» **THE RECORDS**:
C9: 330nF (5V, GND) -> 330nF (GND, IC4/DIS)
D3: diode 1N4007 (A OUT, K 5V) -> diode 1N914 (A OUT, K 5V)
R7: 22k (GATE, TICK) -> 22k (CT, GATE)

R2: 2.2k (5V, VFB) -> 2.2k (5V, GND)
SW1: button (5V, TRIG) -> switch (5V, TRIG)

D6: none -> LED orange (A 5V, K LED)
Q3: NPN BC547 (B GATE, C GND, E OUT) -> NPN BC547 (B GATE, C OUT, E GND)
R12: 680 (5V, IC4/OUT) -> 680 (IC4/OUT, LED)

---

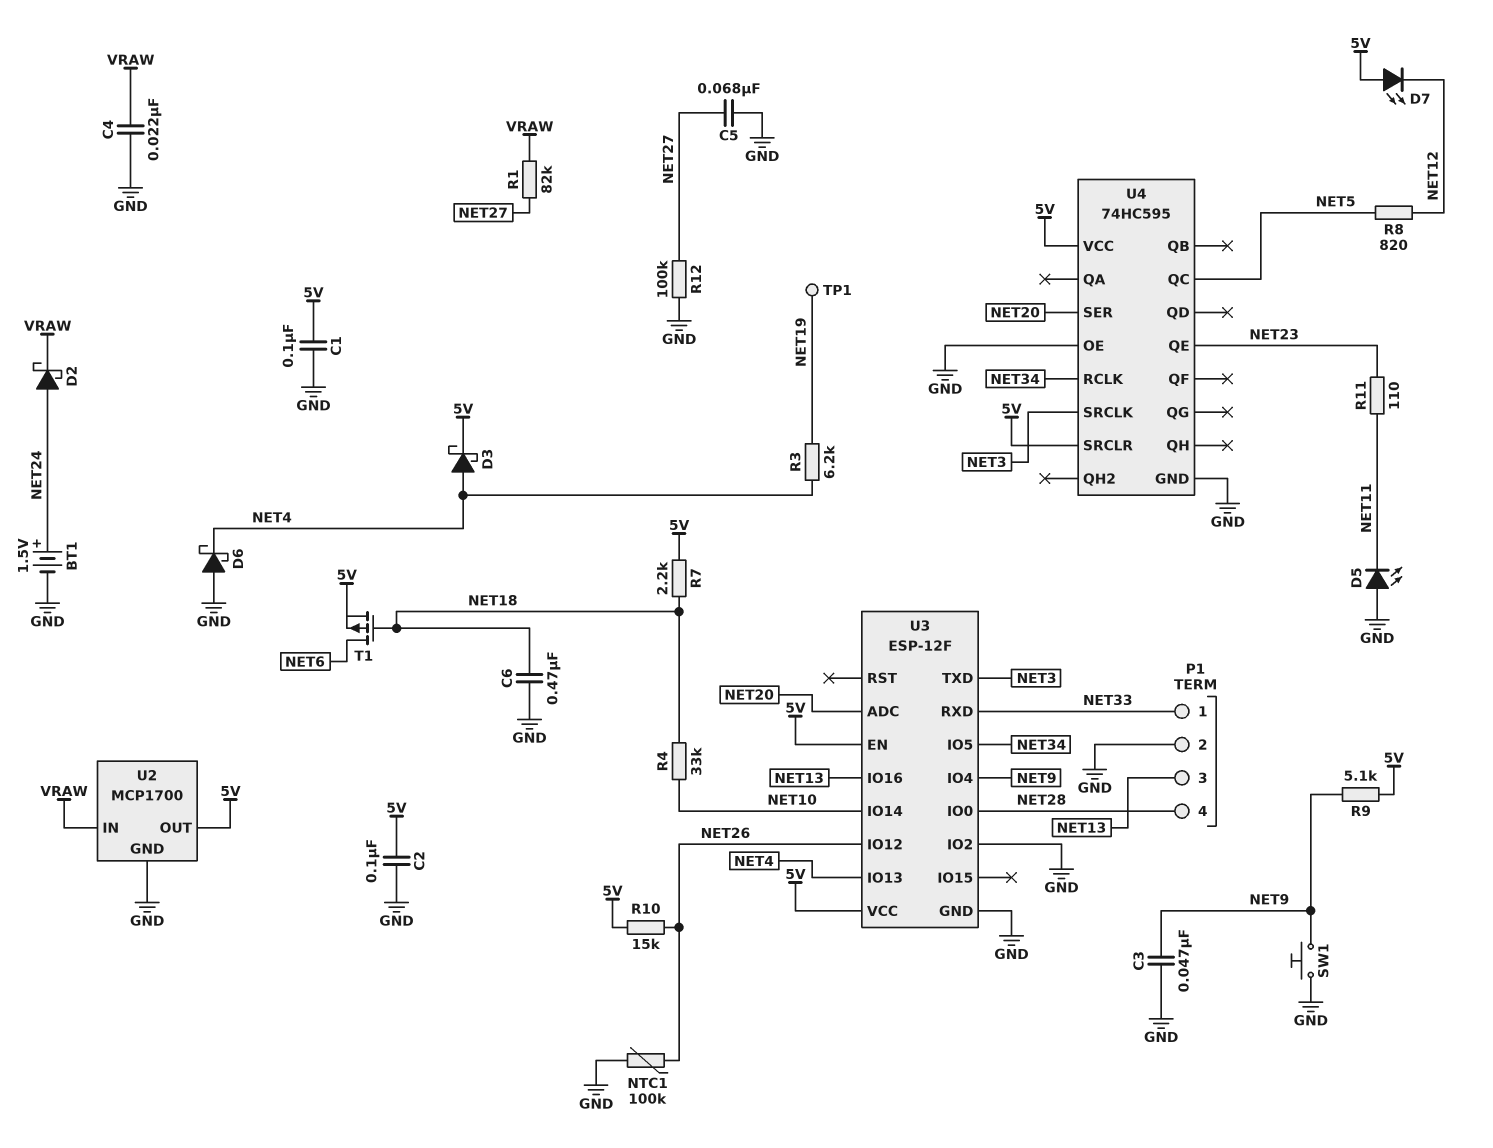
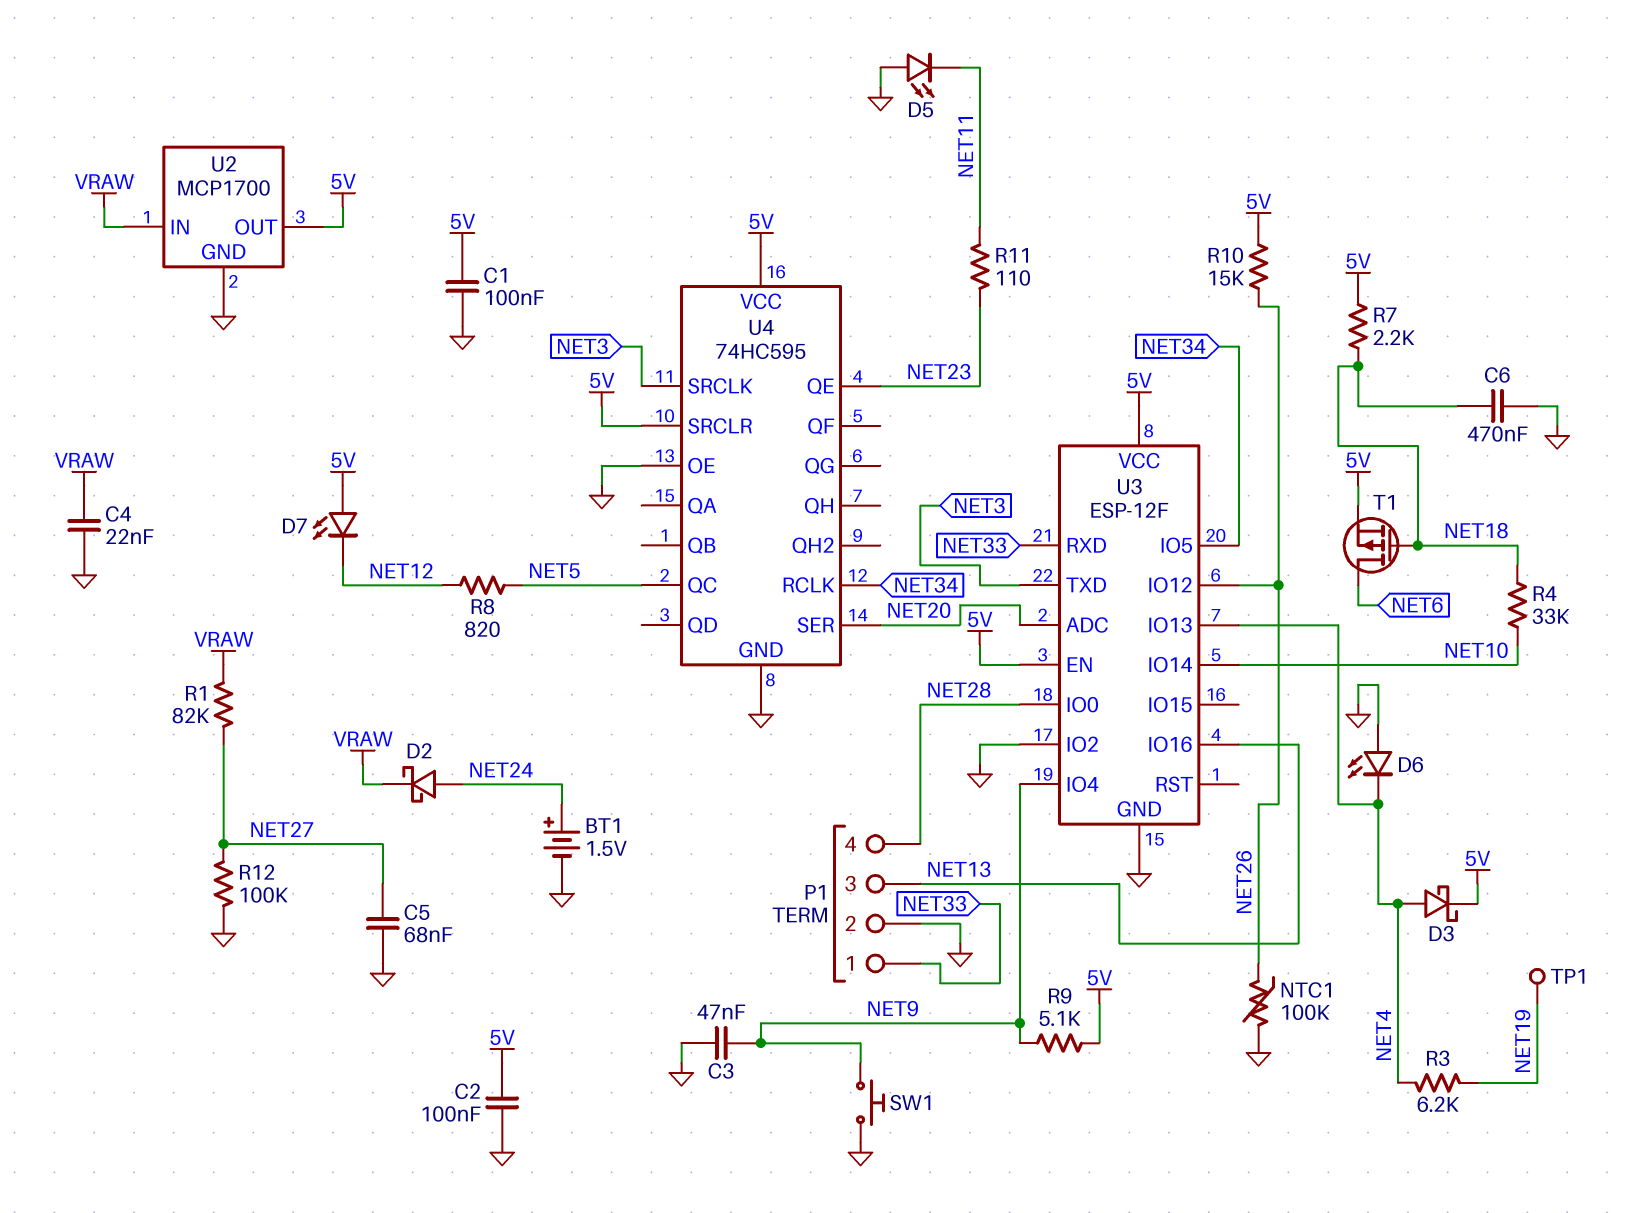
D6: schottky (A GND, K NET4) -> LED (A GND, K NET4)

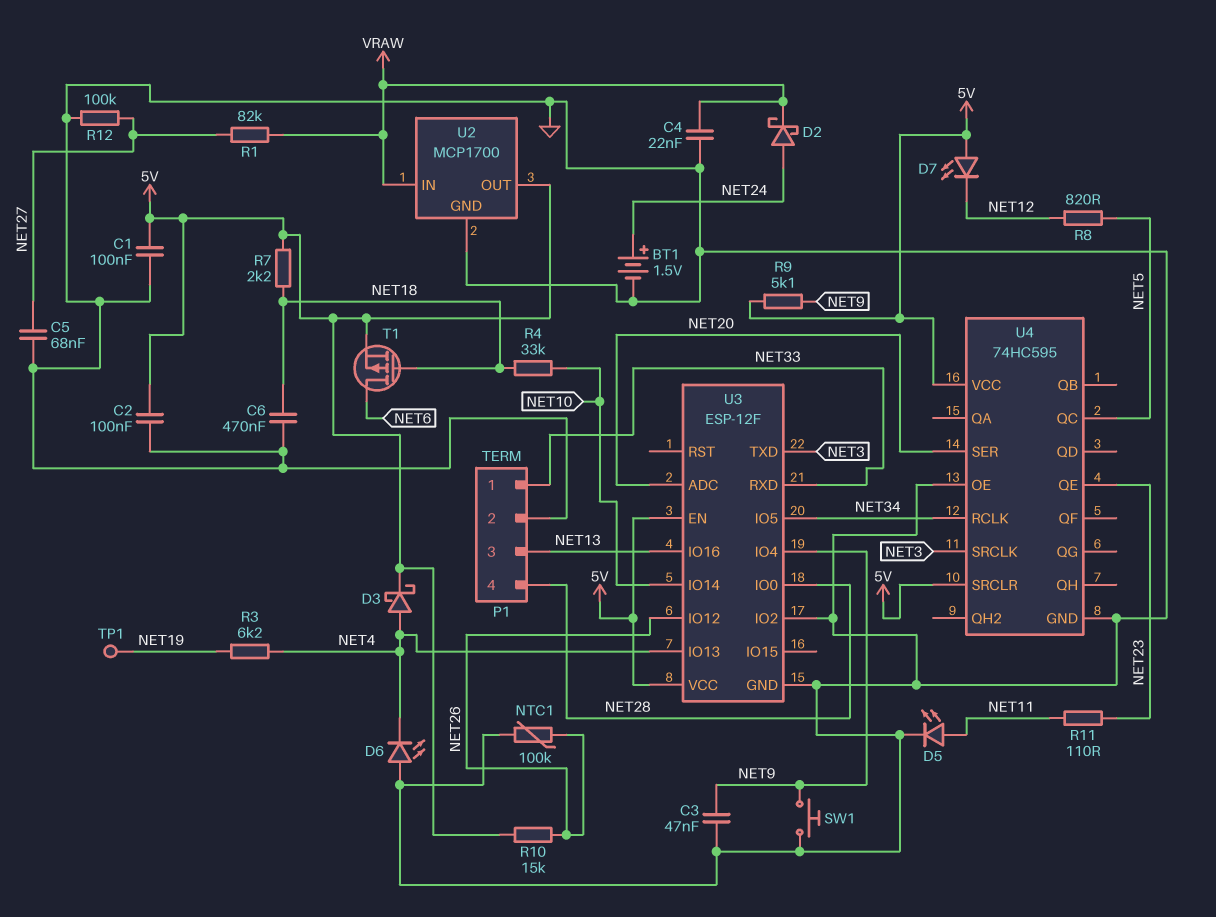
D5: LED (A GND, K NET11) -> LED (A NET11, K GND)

---

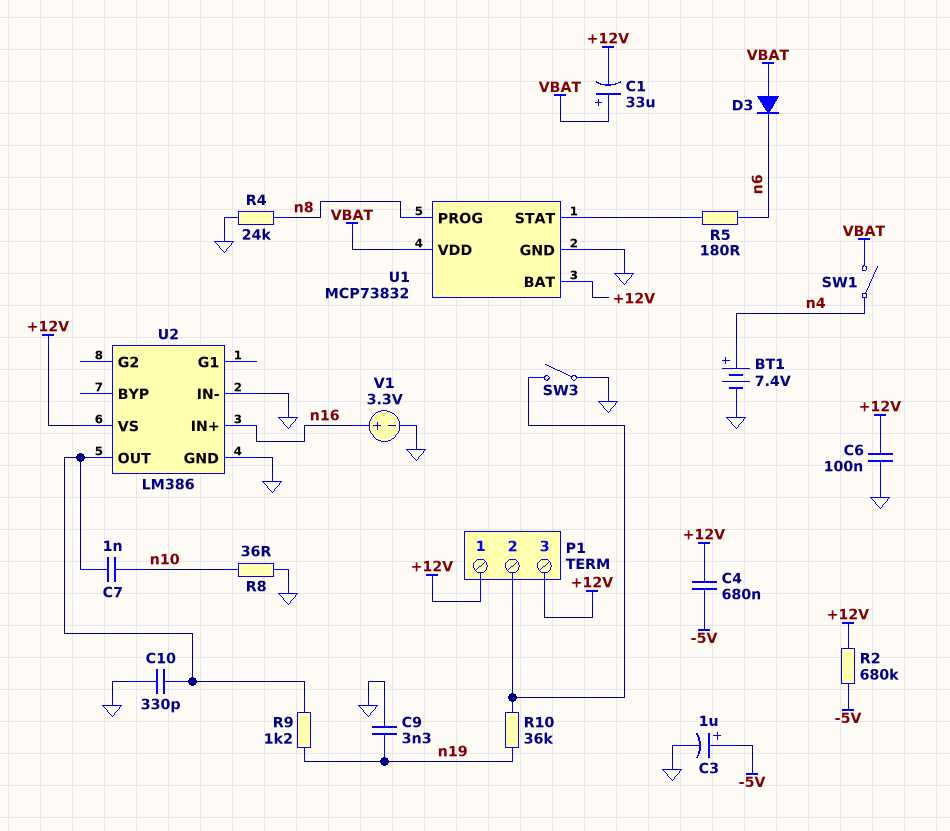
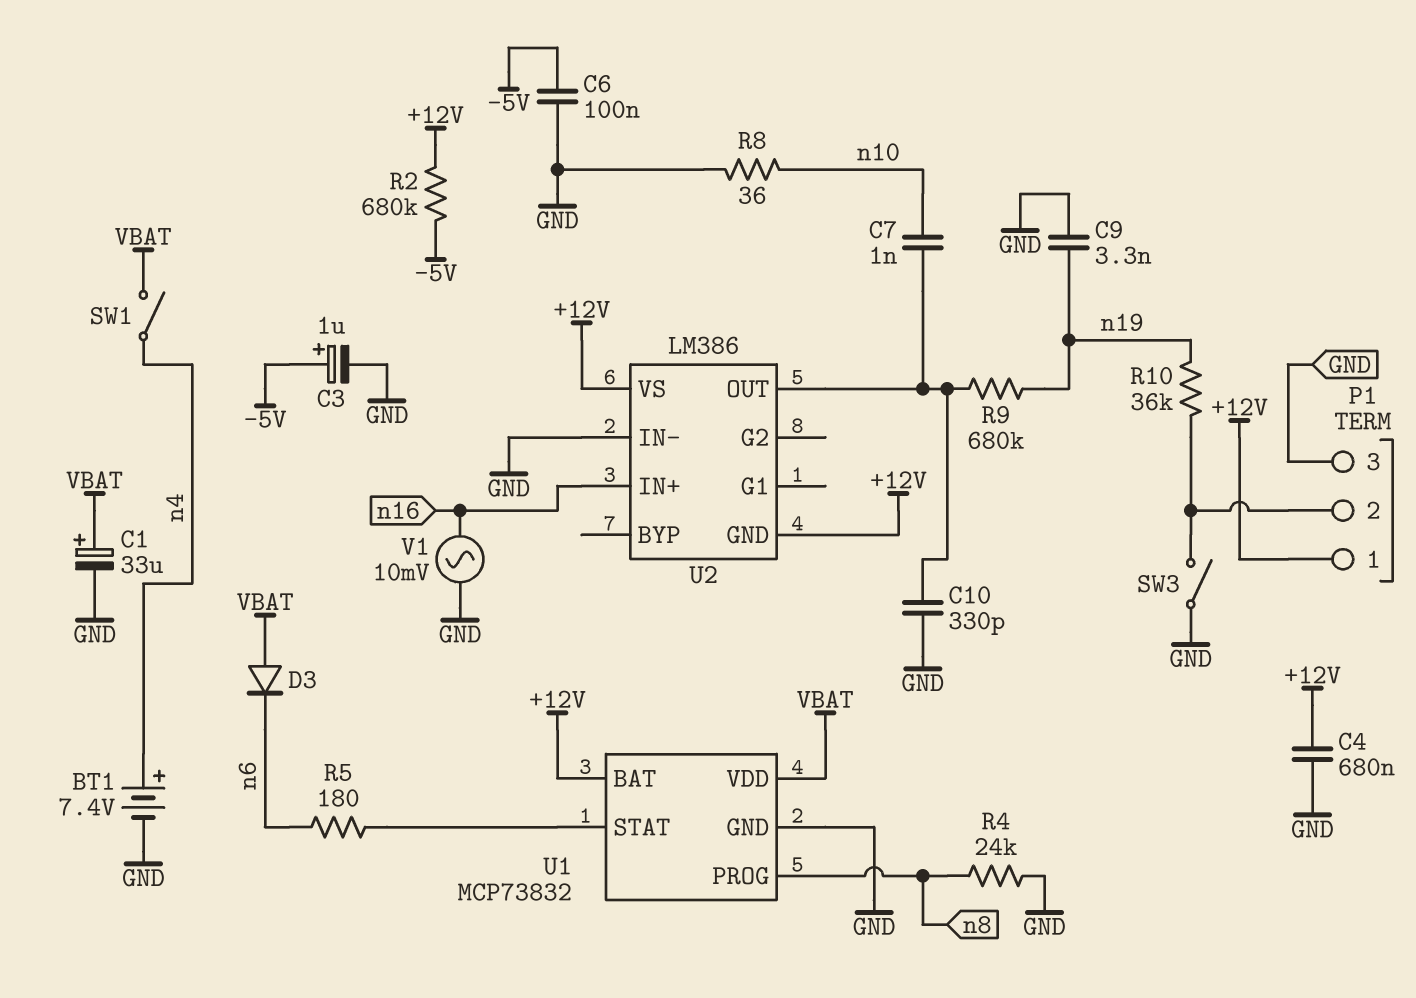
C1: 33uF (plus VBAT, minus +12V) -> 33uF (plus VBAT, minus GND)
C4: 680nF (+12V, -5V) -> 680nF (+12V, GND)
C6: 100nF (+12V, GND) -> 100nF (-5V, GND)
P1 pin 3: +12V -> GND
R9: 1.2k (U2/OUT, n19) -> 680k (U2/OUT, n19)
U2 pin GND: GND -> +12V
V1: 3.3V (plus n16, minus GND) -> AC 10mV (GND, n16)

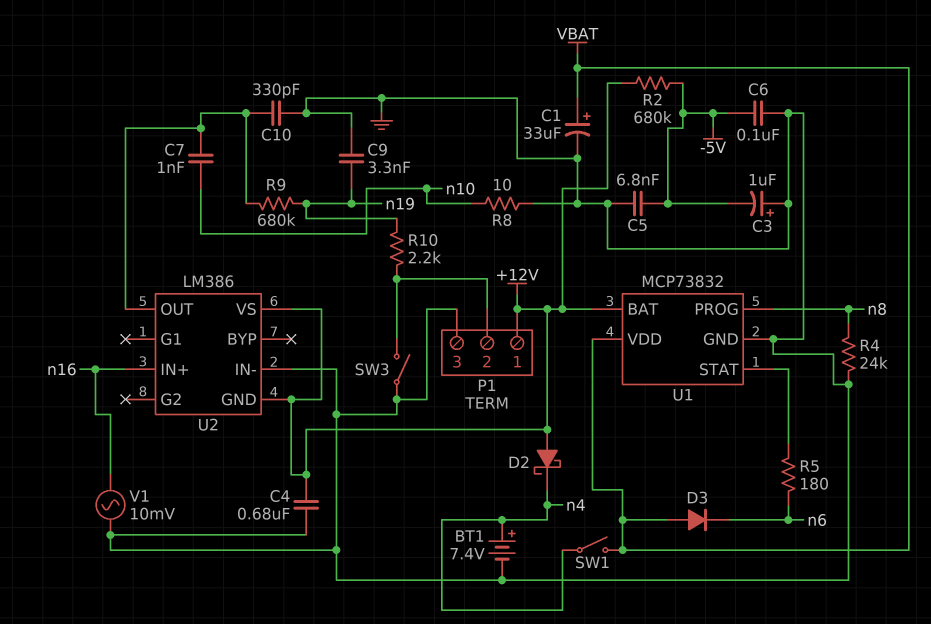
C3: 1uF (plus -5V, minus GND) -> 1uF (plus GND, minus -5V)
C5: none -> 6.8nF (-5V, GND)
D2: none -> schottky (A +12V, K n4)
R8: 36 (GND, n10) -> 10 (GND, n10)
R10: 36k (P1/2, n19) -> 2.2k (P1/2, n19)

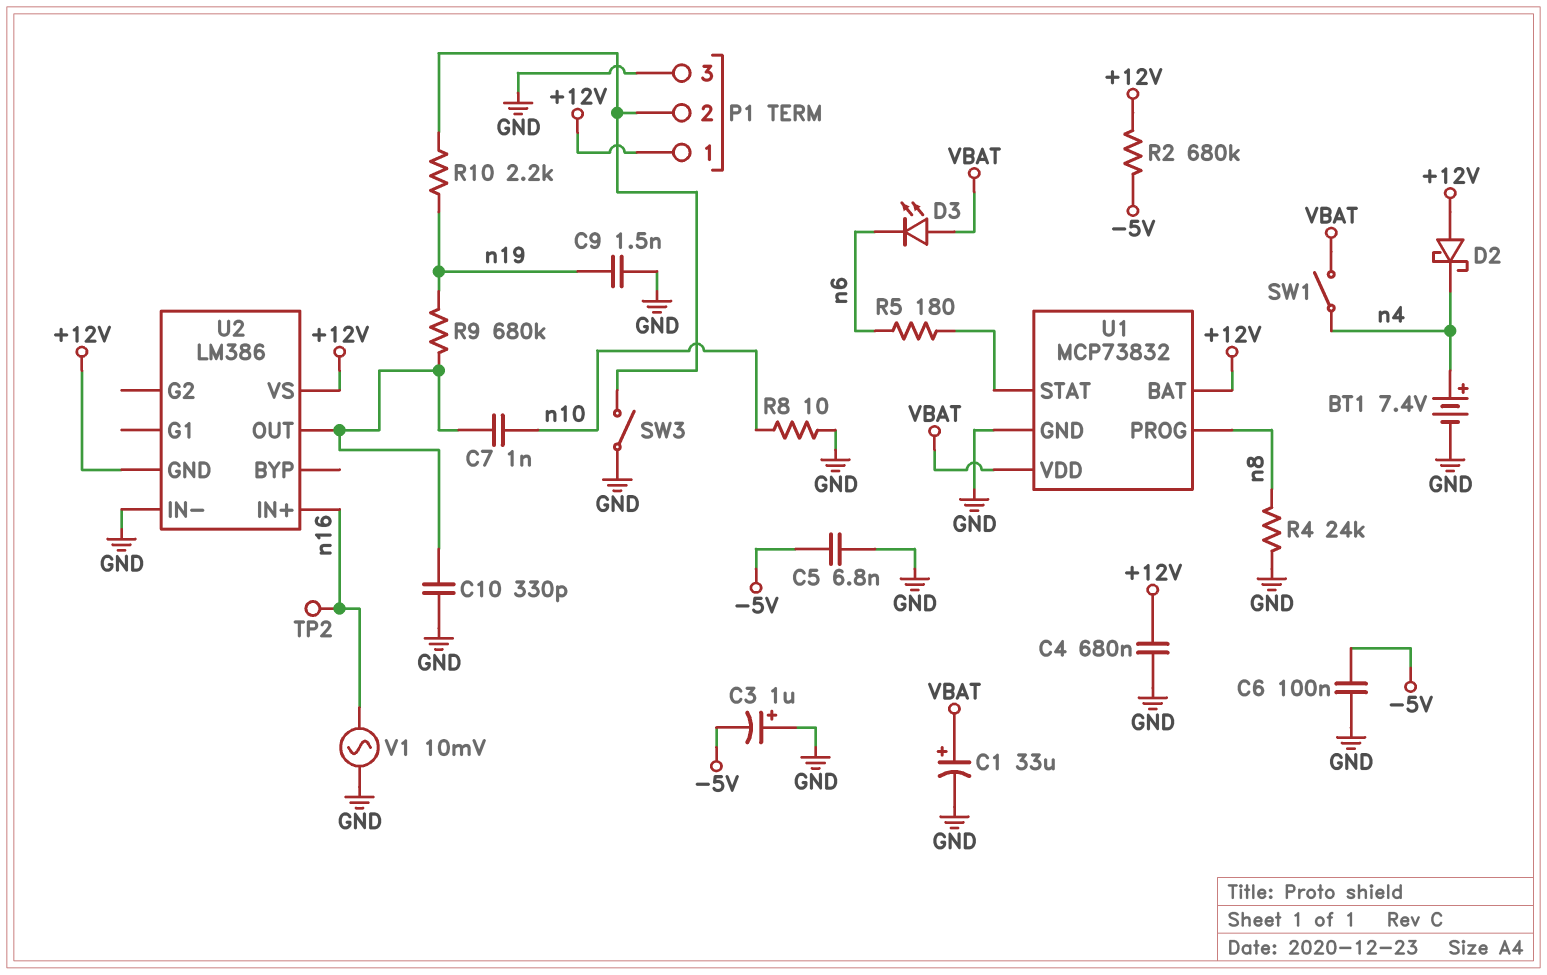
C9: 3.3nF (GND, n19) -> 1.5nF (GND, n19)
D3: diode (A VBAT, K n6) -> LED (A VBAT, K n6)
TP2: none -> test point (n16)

» **WHAT TO PRODUCE**:
What's needed is an exact copy of the lines above from the one with "C1: 33uF (plus" through the one with "TP2: none -> test point (n16)", both included; the pictures stay out.

» **RESPONSE AREA**:
C1: 33uF (plus VBAT, minus +12V) -> 33uF (plus VBAT, minus GND)
C4: 680nF (+12V, -5V) -> 680nF (+12V, GND)
C6: 100nF (+12V, GND) -> 100nF (-5V, GND)
P1 pin 3: +12V -> GND
R9: 1.2k (U2/OUT, n19) -> 680k (U2/OUT, n19)
U2 pin GND: GND -> +12V
V1: 3.3V (plus n16, minus GND) -> AC 10mV (GND, n16)

C3: 1uF (plus -5V, minus GND) -> 1uF (plus GND, minus -5V)
C5: none -> 6.8nF (-5V, GND)
D2: none -> schottky (A +12V, K n4)
R8: 36 (GND, n10) -> 10 (GND, n10)
R10: 36k (P1/2, n19) -> 2.2k (P1/2, n19)

C9: 3.3nF (GND, n19) -> 1.5nF (GND, n19)
D3: diode (A VBAT, K n6) -> LED (A VBAT, K n6)
TP2: none -> test point (n16)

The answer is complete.